_Task item_
Set down exactly the lines below, starting at the one that contains "camera: 90 degrees left, 0 degrees up" and ending at the one that contains "(420, 147) = (373, 275): white", with both of those lines included and nothing else.

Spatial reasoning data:
○ ○ ○ ○
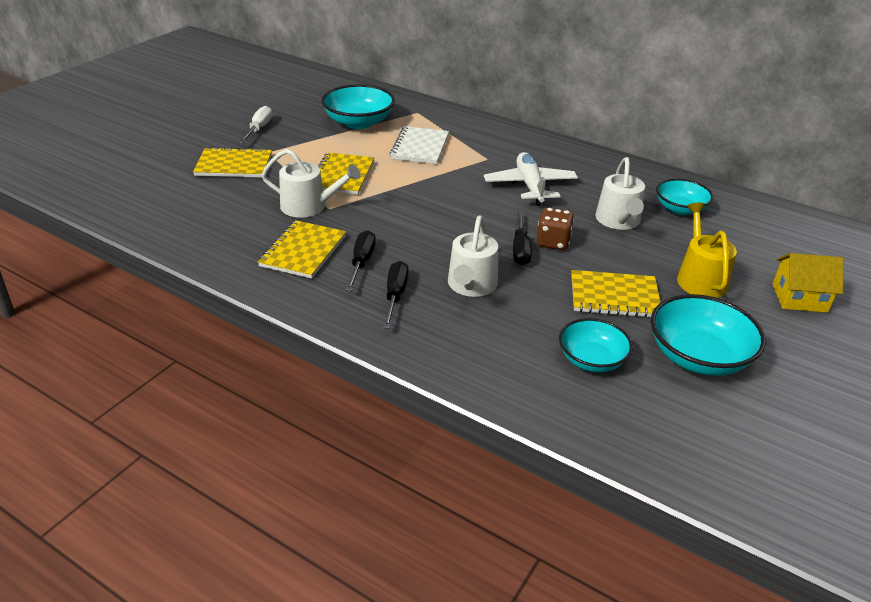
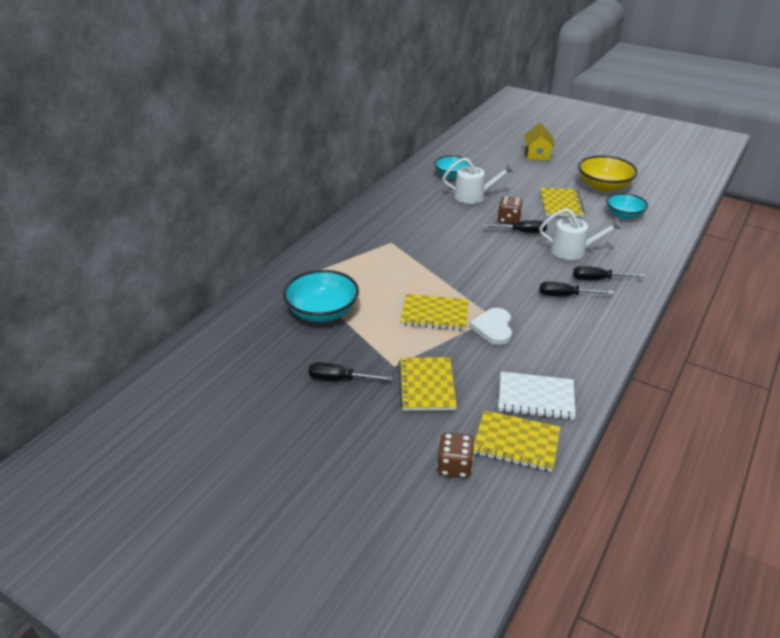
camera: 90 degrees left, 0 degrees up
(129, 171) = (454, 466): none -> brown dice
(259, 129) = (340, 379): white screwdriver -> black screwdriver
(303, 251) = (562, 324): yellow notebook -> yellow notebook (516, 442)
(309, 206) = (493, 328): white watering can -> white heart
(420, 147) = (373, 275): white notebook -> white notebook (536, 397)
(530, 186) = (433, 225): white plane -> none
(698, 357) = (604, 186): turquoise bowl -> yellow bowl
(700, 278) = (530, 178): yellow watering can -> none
○ ○ ○ ○
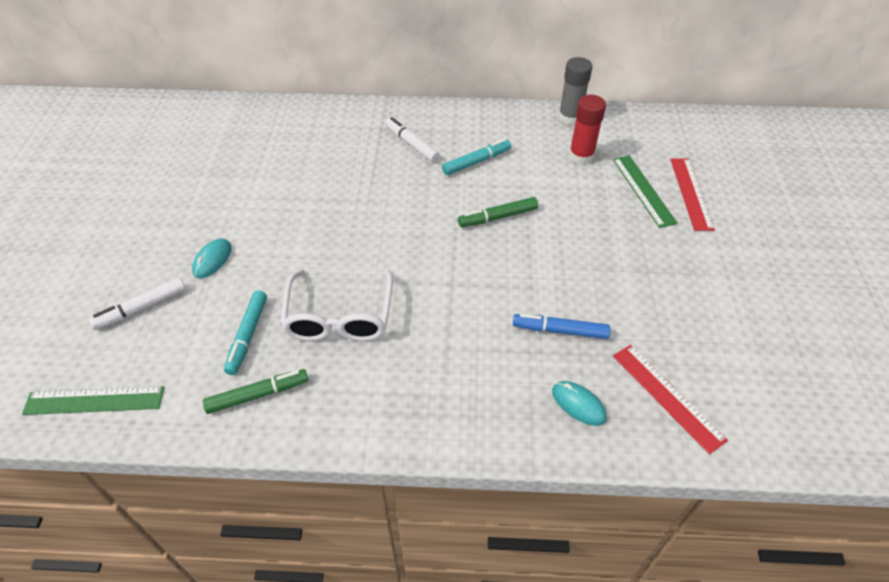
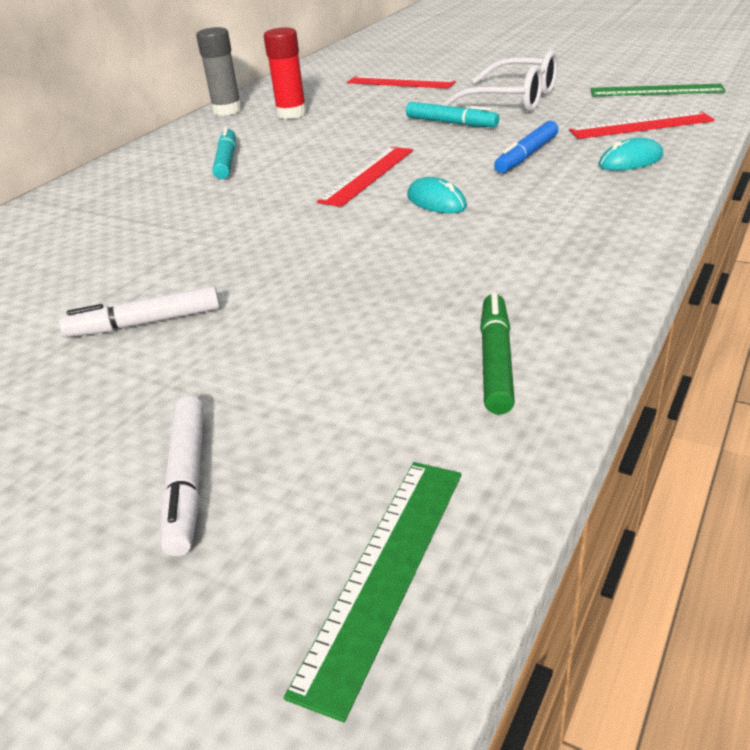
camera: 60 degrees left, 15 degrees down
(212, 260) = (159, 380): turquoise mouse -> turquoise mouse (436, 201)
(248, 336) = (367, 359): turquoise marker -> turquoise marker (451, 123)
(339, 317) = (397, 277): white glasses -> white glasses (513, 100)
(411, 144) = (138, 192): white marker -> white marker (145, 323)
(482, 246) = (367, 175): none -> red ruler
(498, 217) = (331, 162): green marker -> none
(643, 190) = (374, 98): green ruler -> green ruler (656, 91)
○ ○ ○ ○
_Written answer_
camera: 90 degrees left, 0 degrees up
(129, 171) = (454, 466): none -> brown dice
(259, 129) = (340, 379): white screwdriver -> black screwdriver
(303, 251) = (562, 324): yellow notebook -> yellow notebook (516, 442)
(309, 206) = (493, 328): white watering can -> white heart
(420, 147) = (373, 275): white notebook -> white notebook (536, 397)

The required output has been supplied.